(Object state change records)
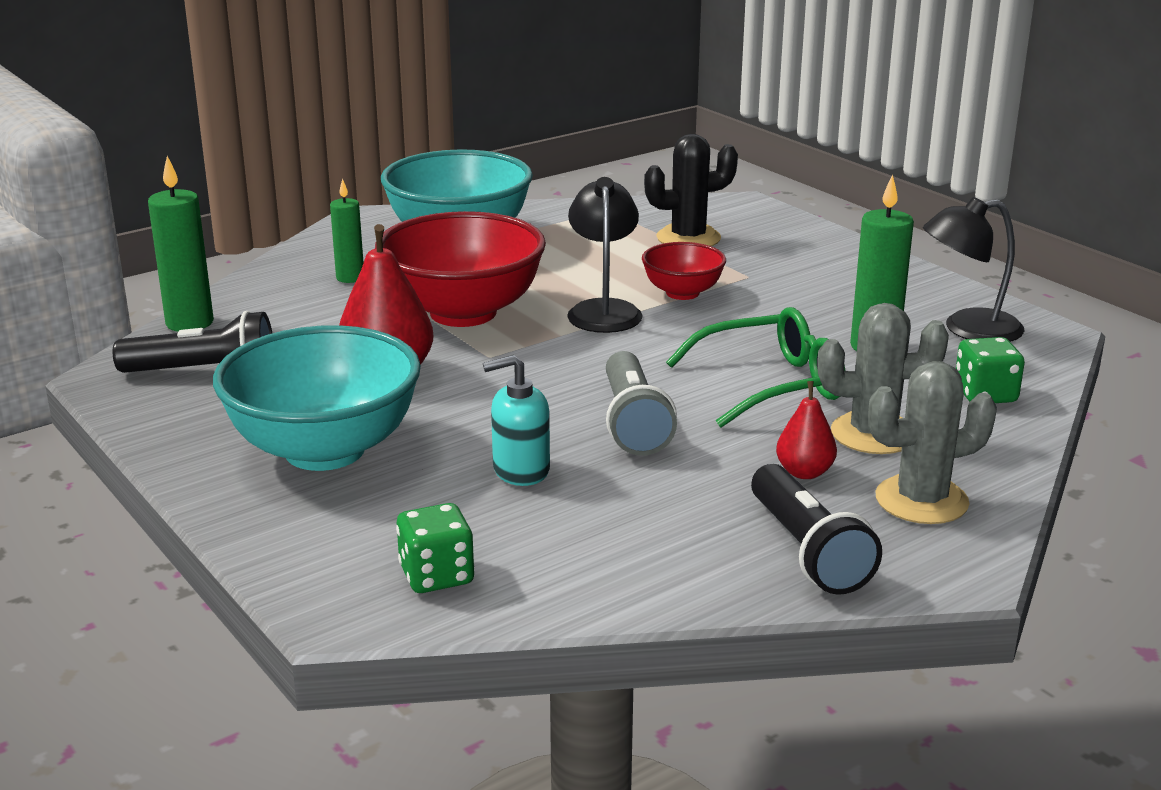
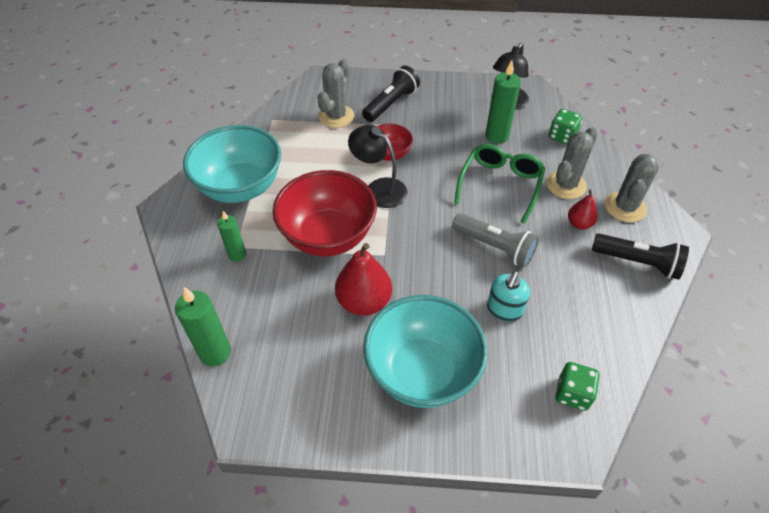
camera: 50 degrees left, 25 degrees up
(204, 372) = (285, 377): black flashlight -> black flashlight (391, 104)
(688, 238) = (336, 116): black cactus -> grey cactus

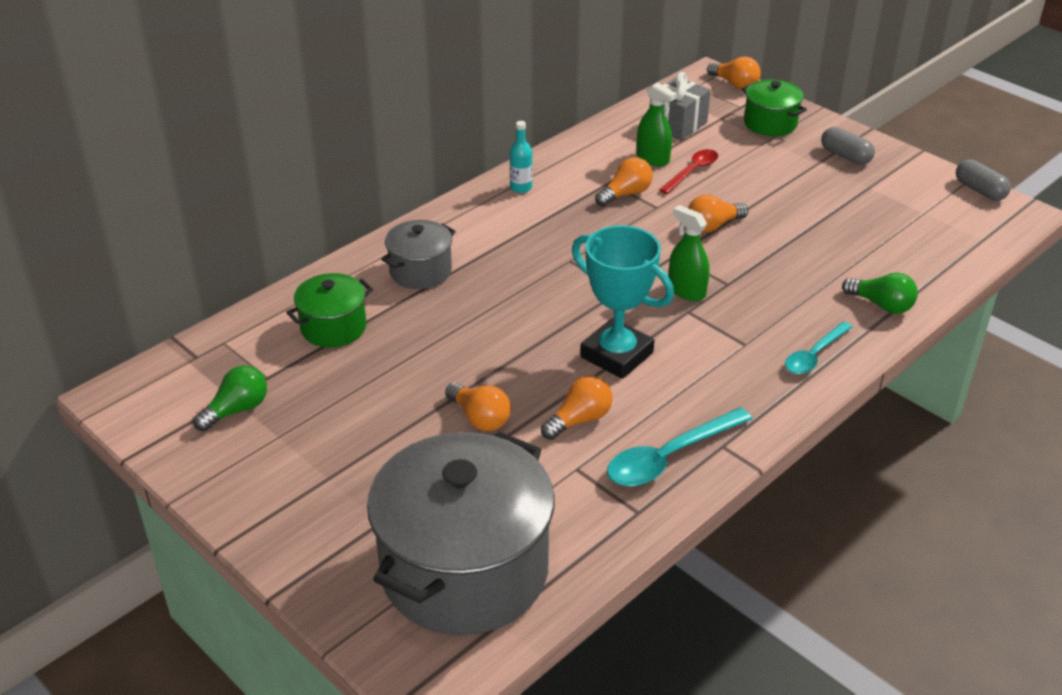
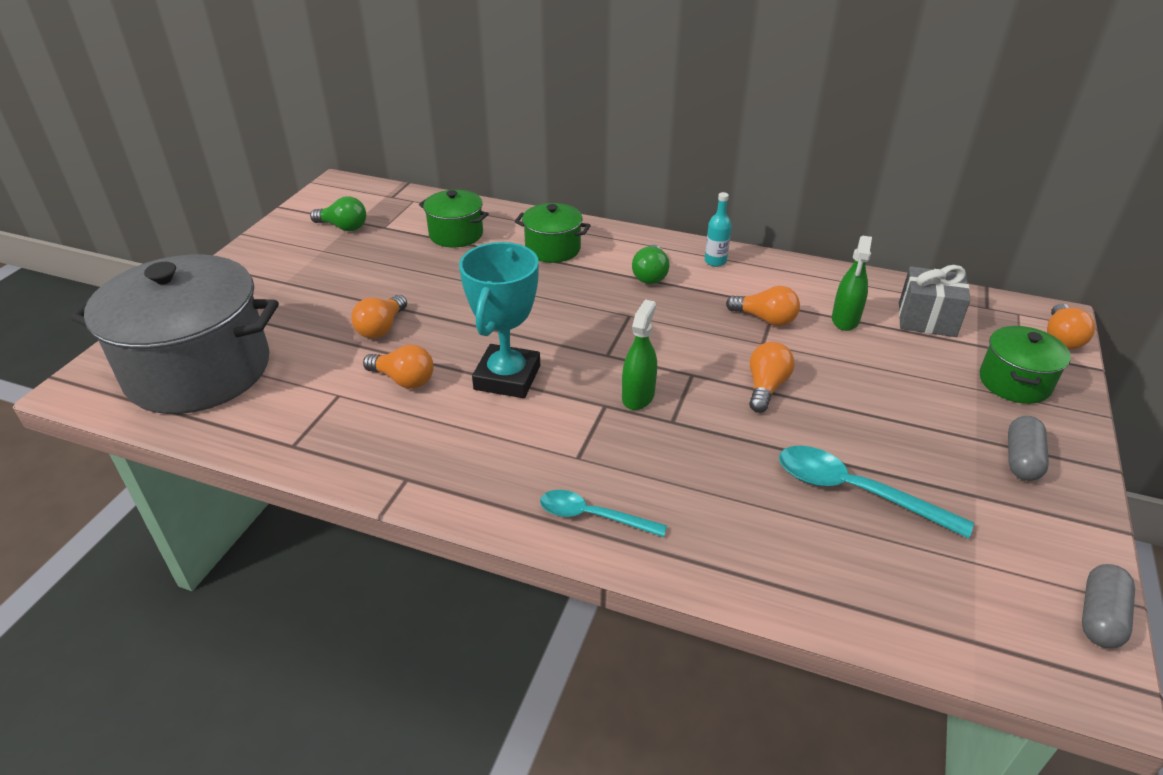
camera: 65 degrees right, 0 degrees up
(420, 271) = (553, 249): grey pot -> green pot
(669, 457) = (375, 447): turquoise spoon -> turquoise spoon (855, 491)
(692, 171) = (850, 350): red spoon -> none
(713, 226) = (766, 387): orange light bulb -> orange light bulb turned 75 degrees clockwise
(881, 305) = (731, 557): green light bulb -> green light bulb (650, 275)

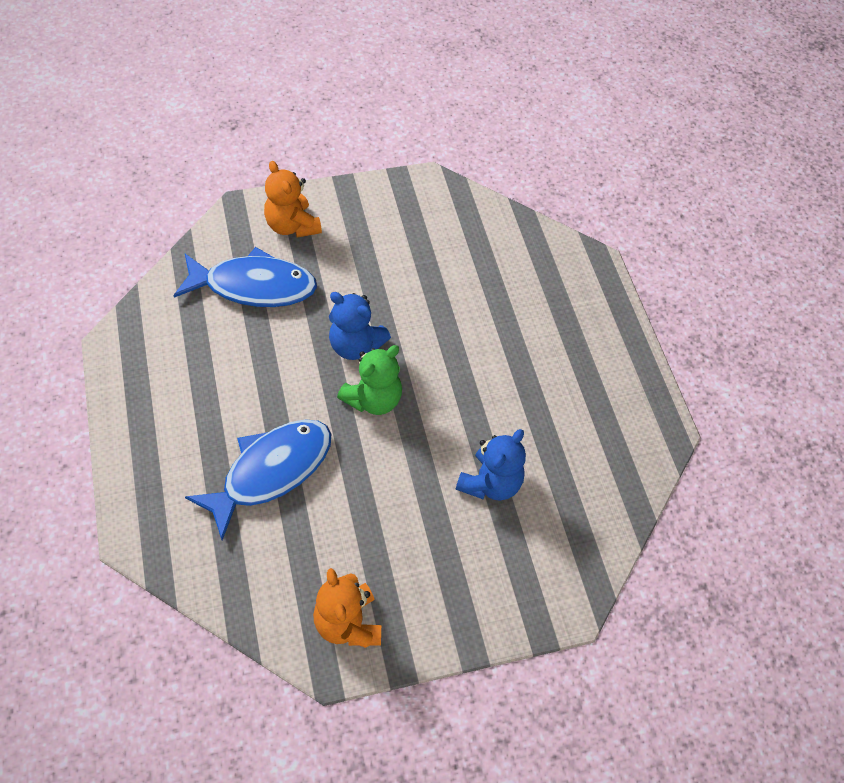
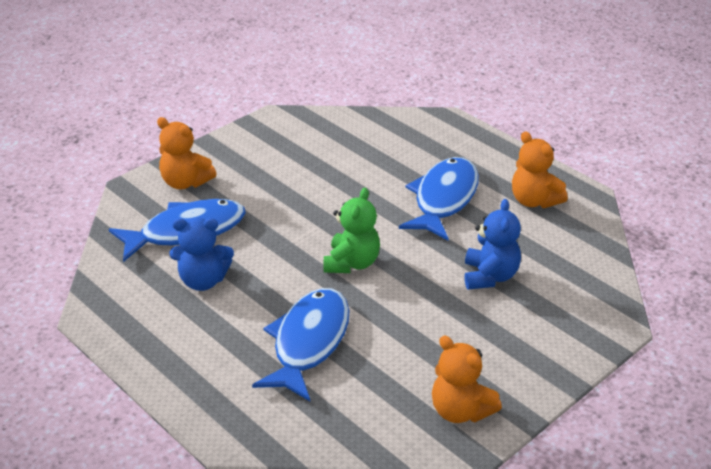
camera: 25 degrees left, 20 degrees down
(355, 345) = (306, 236): blue teddy bear -> blue teddy bear (203, 281)
(516, 364) = (443, 199): none -> blue fish
(605, 412) = (534, 201): none -> orange teddy bear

TASK.
What lines above mention "bear"? Copy each one.

WORKED SOLUTION.
(355, 345) = (306, 236): blue teddy bear -> blue teddy bear (203, 281)
(605, 412) = (534, 201): none -> orange teddy bear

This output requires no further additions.